Records provided:

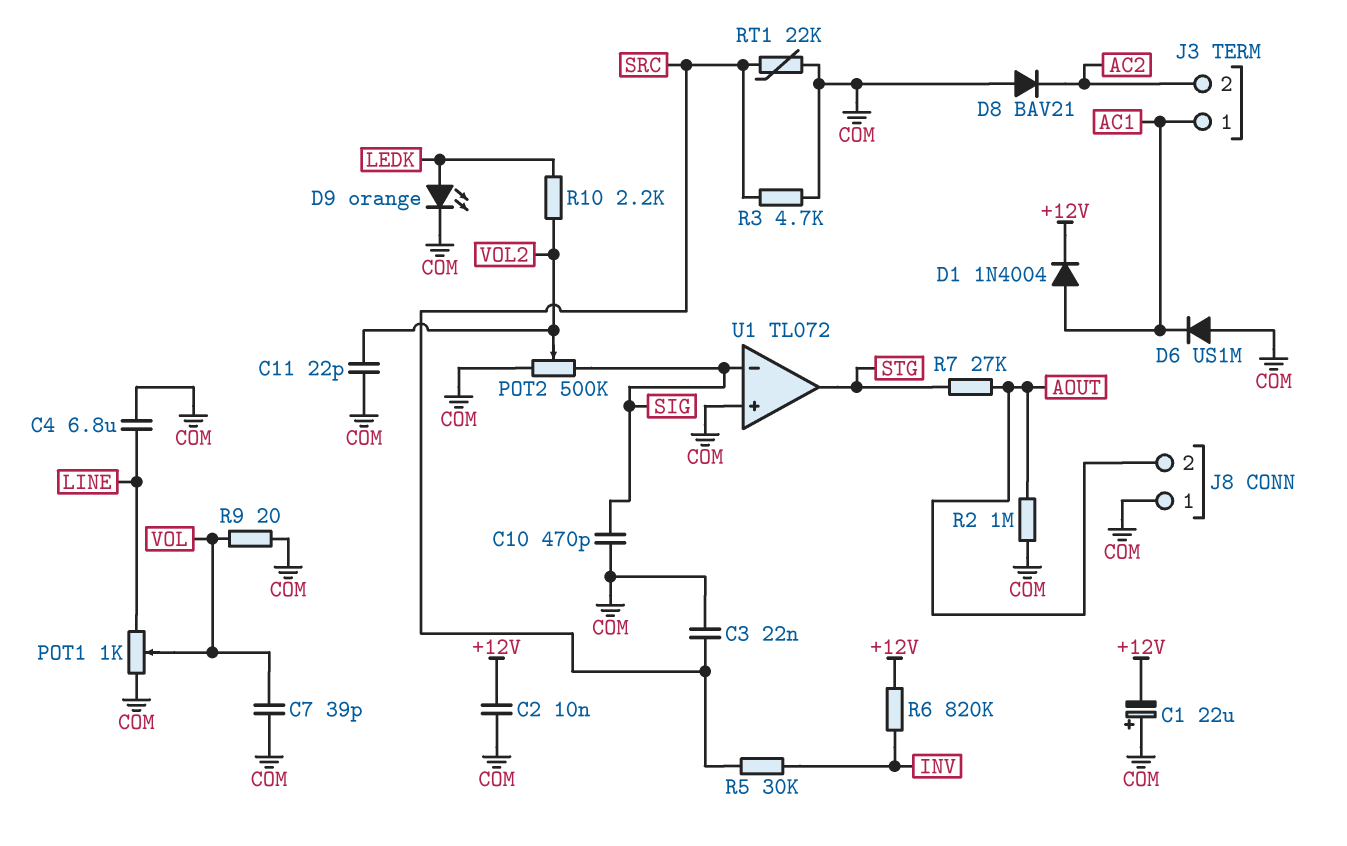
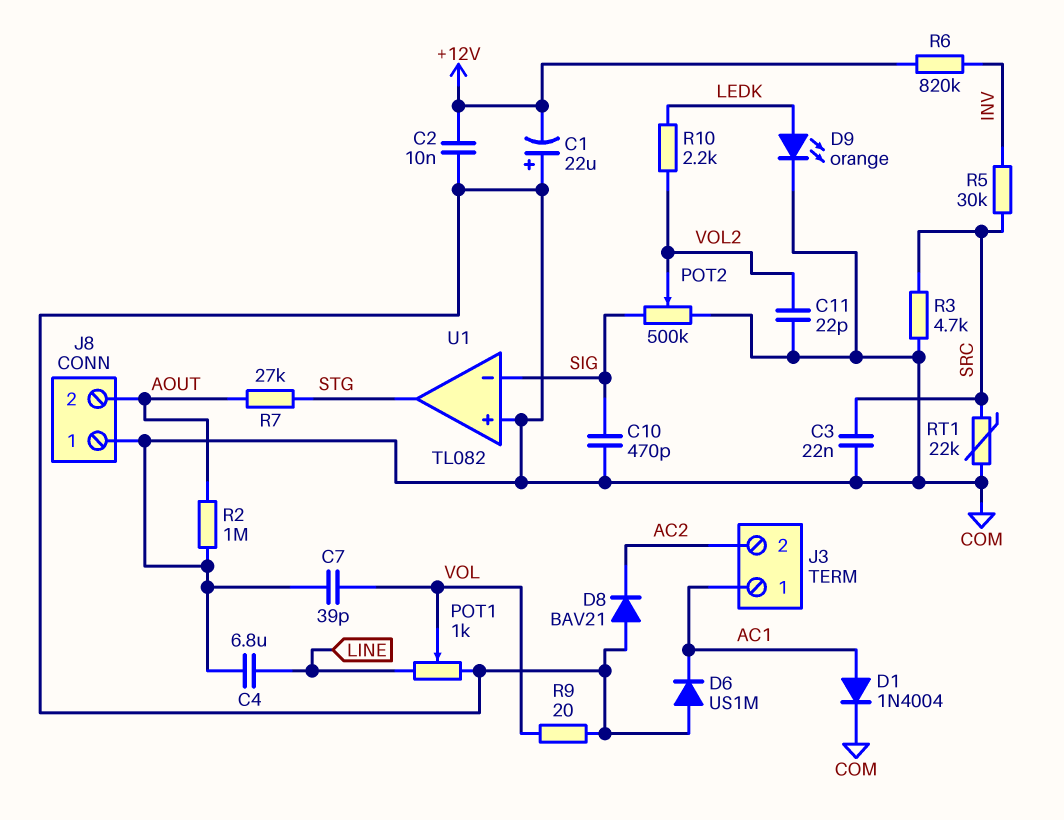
D1: diode 1N4004 (A AC1, K +12V) -> diode 1N4004 (A AC1, K COM)
U1: TL072 -> TL082

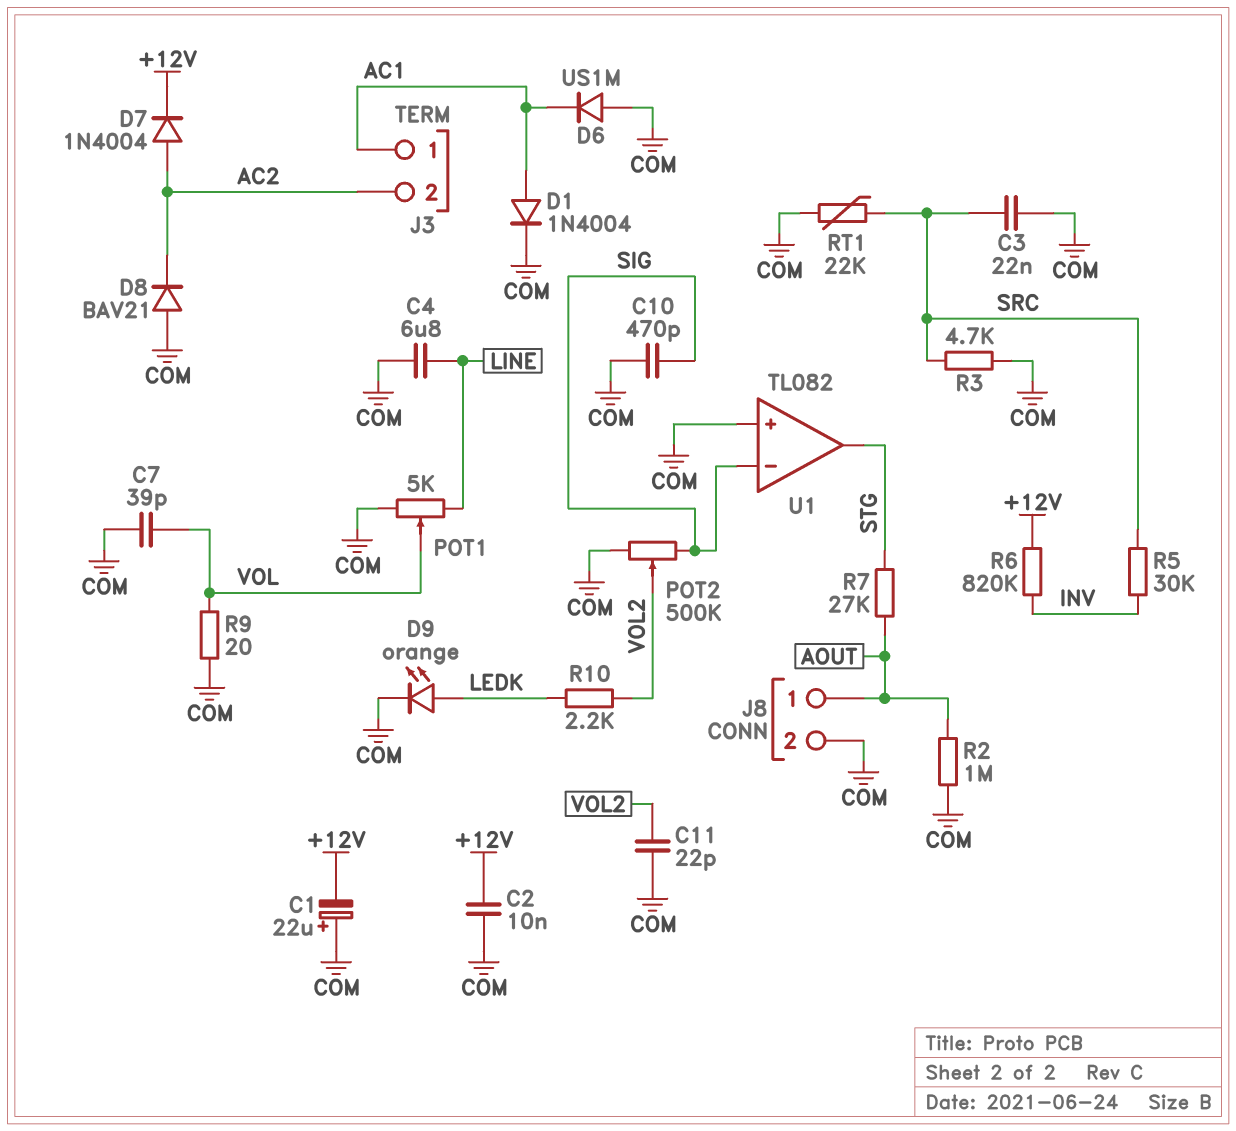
D7: none -> diode 1N4004 (A AC2, K +12V)
J8 pin 1: COM -> AOUT
J8 pin 2: AOUT -> COM
POT1: 1k (COM, LINE, wiper VOL) -> 5k (COM, LINE, wiper VOL)

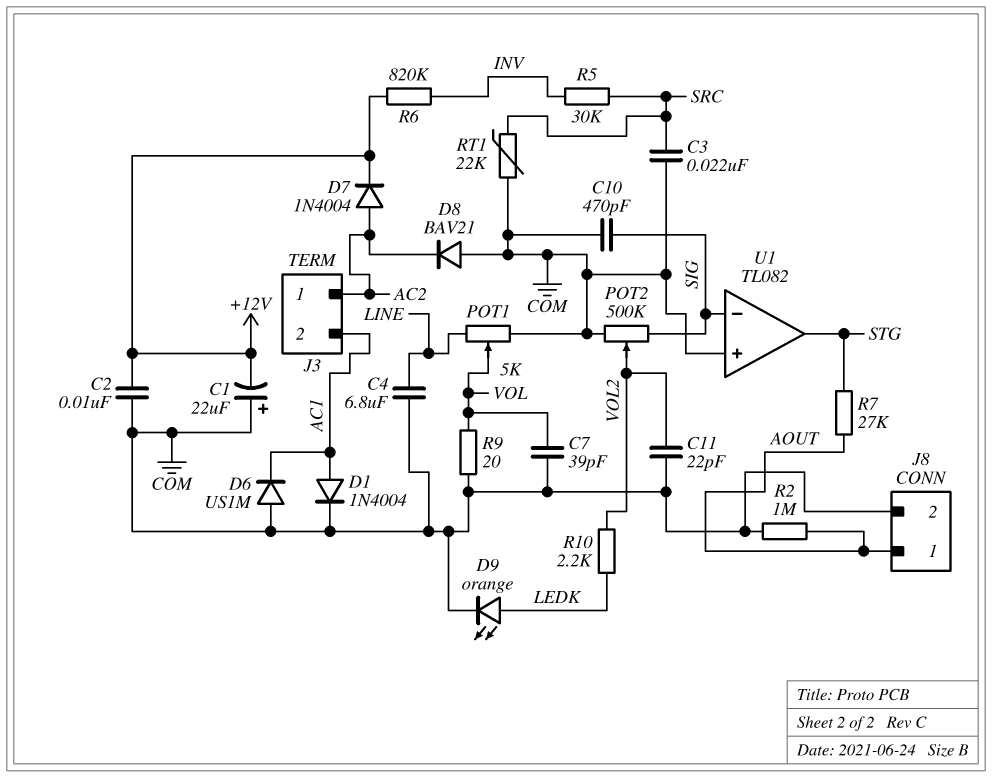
J3 pin 1: AC1 -> AC2
J3 pin 2: AC2 -> AC1
R3: 4.7k (COM, SRC) -> none

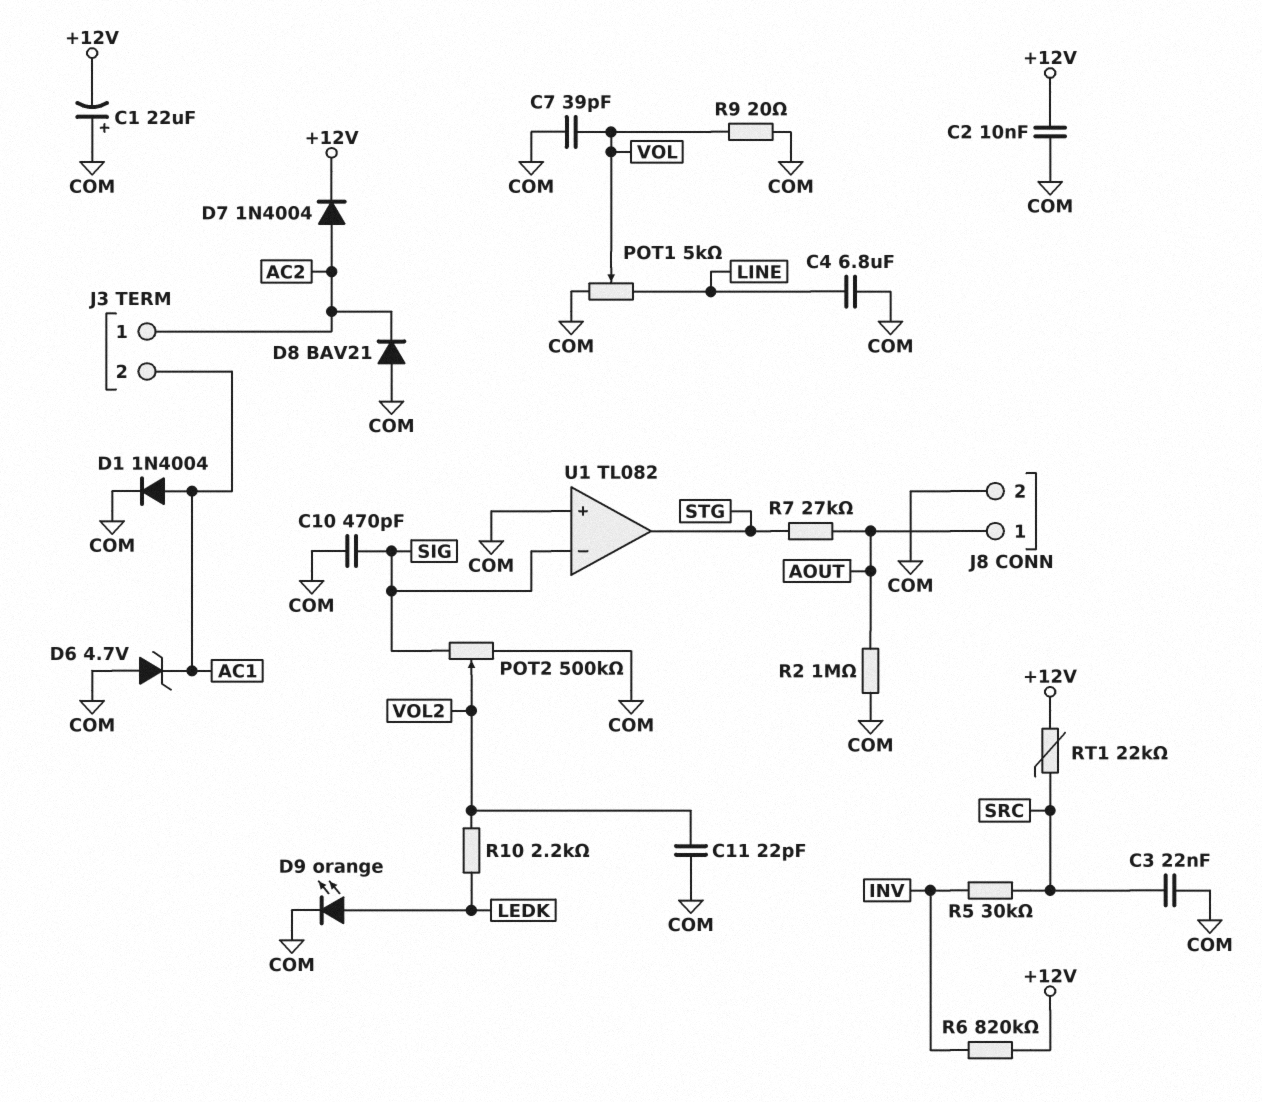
D6: diode US1M (A COM, K AC1) -> zener 4.7V (A COM, K AC1)
RT1: 22k (COM, SRC) -> 22k (+12V, SRC)

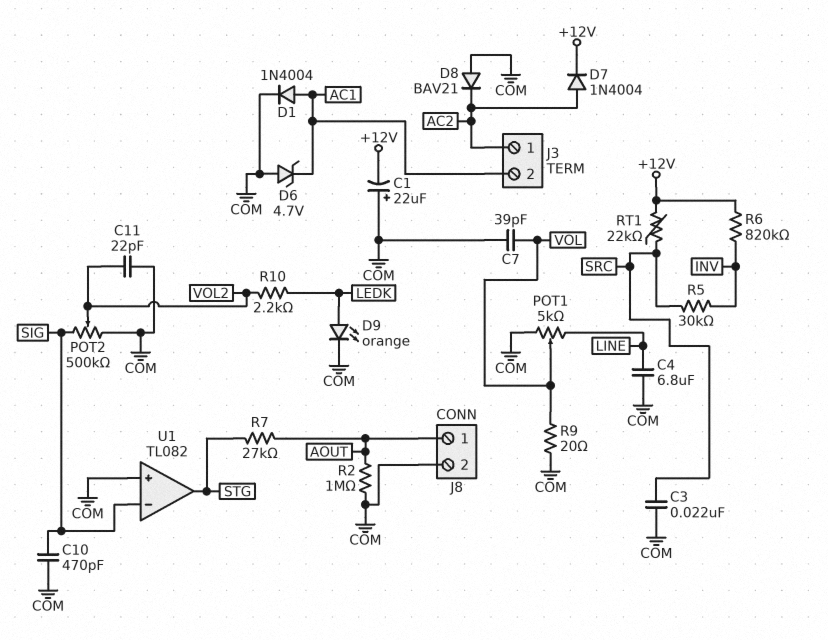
C2: 10nF (+12V, COM) -> none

Instructions to follow: Nothing but a number is needed: the count of lines above that contain "none".

Your response: 3